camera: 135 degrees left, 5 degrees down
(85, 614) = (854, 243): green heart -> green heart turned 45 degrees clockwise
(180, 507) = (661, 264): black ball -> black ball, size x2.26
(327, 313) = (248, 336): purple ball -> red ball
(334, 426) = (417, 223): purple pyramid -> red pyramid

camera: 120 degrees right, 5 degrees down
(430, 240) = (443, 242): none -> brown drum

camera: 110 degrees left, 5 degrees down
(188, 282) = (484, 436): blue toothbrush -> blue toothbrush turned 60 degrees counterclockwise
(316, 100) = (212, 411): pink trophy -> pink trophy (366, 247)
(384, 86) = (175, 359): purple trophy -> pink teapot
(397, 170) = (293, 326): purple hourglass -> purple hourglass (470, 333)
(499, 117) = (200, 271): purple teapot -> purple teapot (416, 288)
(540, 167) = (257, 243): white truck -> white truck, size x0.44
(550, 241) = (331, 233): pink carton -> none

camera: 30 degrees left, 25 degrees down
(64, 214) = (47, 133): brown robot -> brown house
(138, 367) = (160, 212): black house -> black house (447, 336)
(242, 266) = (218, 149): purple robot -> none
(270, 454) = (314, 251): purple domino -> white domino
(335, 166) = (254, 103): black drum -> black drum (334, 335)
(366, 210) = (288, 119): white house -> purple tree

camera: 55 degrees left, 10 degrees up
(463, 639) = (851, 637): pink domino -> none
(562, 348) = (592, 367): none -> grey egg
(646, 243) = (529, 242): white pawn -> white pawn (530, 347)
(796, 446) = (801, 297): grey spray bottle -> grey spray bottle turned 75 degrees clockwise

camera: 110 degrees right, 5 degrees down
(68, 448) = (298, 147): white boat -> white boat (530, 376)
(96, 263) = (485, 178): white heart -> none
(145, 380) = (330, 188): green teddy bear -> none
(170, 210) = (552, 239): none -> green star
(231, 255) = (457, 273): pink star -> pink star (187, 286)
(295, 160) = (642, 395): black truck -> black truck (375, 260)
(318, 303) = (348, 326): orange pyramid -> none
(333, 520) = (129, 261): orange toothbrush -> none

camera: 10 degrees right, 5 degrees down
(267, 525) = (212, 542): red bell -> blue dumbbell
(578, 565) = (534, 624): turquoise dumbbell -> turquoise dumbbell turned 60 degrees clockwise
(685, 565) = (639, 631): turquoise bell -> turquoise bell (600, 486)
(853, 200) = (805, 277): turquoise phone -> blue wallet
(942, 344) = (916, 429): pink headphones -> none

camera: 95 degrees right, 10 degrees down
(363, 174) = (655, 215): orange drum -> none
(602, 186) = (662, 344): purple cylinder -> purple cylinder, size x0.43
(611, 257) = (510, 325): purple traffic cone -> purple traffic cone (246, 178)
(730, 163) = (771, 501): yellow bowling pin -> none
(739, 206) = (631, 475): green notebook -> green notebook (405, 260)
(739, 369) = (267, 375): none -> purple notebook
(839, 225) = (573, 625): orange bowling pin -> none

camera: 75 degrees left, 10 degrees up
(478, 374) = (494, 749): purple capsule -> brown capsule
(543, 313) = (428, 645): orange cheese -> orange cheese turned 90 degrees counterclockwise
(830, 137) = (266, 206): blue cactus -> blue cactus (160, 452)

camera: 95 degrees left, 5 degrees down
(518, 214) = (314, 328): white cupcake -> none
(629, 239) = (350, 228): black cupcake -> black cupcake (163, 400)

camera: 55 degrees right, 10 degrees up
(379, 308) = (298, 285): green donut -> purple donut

■ **EXERCISE**:
The reply should hold only the lines of the listing above starting at the line containing "(85, 614) = (854, 243): green" and ending at the line containing "(68, 448) = (298, 147): white", exactly as written.

■ **EXERCISE RESPONSE**:
(85, 614) = (854, 243): green heart -> green heart turned 45 degrees clockwise
(180, 507) = (661, 264): black ball -> black ball, size x2.26
(327, 313) = (248, 336): purple ball -> red ball
(334, 426) = (417, 223): purple pyramid -> red pyramid

camera: 120 degrees right, 5 degrees down
(430, 240) = (443, 242): none -> brown drum

camera: 110 degrees left, 5 degrees down
(188, 282) = (484, 436): blue toothbrush -> blue toothbrush turned 60 degrees counterclockwise
(316, 100) = (212, 411): pink trophy -> pink trophy (366, 247)
(384, 86) = (175, 359): purple trophy -> pink teapot
(397, 170) = (293, 326): purple hourglass -> purple hourglass (470, 333)
(499, 117) = (200, 271): purple teapot -> purple teapot (416, 288)
(540, 167) = (257, 243): white truck -> white truck, size x0.44
(550, 241) = (331, 233): pink carton -> none

camera: 30 degrees left, 25 degrees down
(64, 214) = (47, 133): brown robot -> brown house
(138, 367) = (160, 212): black house -> black house (447, 336)
(242, 266) = (218, 149): purple robot -> none
(270, 454) = (314, 251): purple domino -> white domino
(335, 166) = (254, 103): black drum -> black drum (334, 335)
(366, 210) = (288, 119): white house -> purple tree

camera: 55 degrees left, 10 degrees up
(463, 639) = (851, 637): pink domino -> none
(562, 348) = (592, 367): none -> grey egg
(646, 243) = (529, 242): white pawn -> white pawn (530, 347)
(796, 446) = (801, 297): grey spray bottle -> grey spray bottle turned 75 degrees clockwise

camera: 110 degrees right, 5 degrees down
(68, 448) = (298, 147): white boat -> white boat (530, 376)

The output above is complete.